• _TRY IT_
Looking at the listing below, retype exactly the lines starting at the one containing "Storage Options: [662,460,948,620]" and ending at the one containing "lesson60: [846,317,879,343] ->", both included, and nothing else.
*** SUPPLIED ENTRIES ***
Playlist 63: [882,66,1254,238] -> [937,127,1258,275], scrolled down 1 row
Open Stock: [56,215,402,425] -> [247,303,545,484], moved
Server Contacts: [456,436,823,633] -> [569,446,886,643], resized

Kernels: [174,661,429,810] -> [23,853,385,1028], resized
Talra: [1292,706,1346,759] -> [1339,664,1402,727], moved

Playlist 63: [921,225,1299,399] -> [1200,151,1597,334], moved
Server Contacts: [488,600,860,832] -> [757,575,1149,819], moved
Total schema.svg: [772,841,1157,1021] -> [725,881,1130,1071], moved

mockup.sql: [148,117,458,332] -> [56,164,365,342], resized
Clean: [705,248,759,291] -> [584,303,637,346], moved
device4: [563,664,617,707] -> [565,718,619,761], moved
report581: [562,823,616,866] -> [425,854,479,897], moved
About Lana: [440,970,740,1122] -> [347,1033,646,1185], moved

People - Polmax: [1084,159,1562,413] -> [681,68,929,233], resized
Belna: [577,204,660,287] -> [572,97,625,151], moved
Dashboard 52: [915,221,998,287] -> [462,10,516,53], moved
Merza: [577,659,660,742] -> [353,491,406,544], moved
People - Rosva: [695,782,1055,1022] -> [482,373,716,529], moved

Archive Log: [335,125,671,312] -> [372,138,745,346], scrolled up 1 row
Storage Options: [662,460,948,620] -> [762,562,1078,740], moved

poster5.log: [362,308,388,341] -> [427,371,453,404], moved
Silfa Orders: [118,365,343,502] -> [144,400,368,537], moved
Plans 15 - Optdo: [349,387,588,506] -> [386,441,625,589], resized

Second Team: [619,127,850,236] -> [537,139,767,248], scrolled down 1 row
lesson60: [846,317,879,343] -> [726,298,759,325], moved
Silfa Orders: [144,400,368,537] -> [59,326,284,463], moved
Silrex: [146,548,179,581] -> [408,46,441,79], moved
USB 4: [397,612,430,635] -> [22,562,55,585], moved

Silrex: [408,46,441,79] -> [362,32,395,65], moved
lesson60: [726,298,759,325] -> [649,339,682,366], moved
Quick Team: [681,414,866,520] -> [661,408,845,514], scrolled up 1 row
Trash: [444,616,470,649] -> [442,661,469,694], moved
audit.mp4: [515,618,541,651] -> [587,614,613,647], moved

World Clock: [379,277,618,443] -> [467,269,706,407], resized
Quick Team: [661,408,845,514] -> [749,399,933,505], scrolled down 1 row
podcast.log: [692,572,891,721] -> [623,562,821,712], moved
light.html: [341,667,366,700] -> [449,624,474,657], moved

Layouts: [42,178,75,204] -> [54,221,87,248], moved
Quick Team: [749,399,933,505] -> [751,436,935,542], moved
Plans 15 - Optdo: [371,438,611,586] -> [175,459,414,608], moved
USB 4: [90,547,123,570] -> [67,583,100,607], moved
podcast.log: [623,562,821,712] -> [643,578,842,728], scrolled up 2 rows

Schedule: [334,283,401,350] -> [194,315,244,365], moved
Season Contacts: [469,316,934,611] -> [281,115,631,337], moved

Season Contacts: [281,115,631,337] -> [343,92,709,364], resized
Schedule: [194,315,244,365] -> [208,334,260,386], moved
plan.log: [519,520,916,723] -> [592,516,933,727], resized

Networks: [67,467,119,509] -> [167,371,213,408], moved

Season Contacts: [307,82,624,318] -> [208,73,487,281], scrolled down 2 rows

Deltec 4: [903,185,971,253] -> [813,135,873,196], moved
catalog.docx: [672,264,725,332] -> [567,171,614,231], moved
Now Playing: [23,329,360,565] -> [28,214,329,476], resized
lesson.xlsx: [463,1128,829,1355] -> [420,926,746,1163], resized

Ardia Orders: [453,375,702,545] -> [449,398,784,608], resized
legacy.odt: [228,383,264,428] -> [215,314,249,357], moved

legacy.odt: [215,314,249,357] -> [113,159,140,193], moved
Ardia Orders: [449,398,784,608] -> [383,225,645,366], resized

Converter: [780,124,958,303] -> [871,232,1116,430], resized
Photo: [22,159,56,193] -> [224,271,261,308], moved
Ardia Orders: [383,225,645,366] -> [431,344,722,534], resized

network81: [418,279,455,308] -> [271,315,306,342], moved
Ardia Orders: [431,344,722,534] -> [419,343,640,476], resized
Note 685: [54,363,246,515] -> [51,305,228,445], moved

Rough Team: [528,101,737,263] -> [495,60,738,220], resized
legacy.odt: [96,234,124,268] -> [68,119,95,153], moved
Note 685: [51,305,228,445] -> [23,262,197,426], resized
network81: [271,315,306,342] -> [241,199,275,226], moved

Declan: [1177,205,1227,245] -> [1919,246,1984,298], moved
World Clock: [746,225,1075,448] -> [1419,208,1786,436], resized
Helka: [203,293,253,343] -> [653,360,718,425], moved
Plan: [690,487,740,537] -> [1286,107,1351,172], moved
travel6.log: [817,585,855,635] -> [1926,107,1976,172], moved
*** End of SUPPLIED ENTRIES ***
• _RESULT_
Storage Options: [662,460,948,620] -> [762,562,1078,740], moved

poster5.log: [362,308,388,341] -> [427,371,453,404], moved
Silfa Orders: [118,365,343,502] -> [144,400,368,537], moved
Plans 15 - Optdo: [349,387,588,506] -> [386,441,625,589], resized

Second Team: [619,127,850,236] -> [537,139,767,248], scrolled down 1 row
lesson60: [846,317,879,343] -> [726,298,759,325], moved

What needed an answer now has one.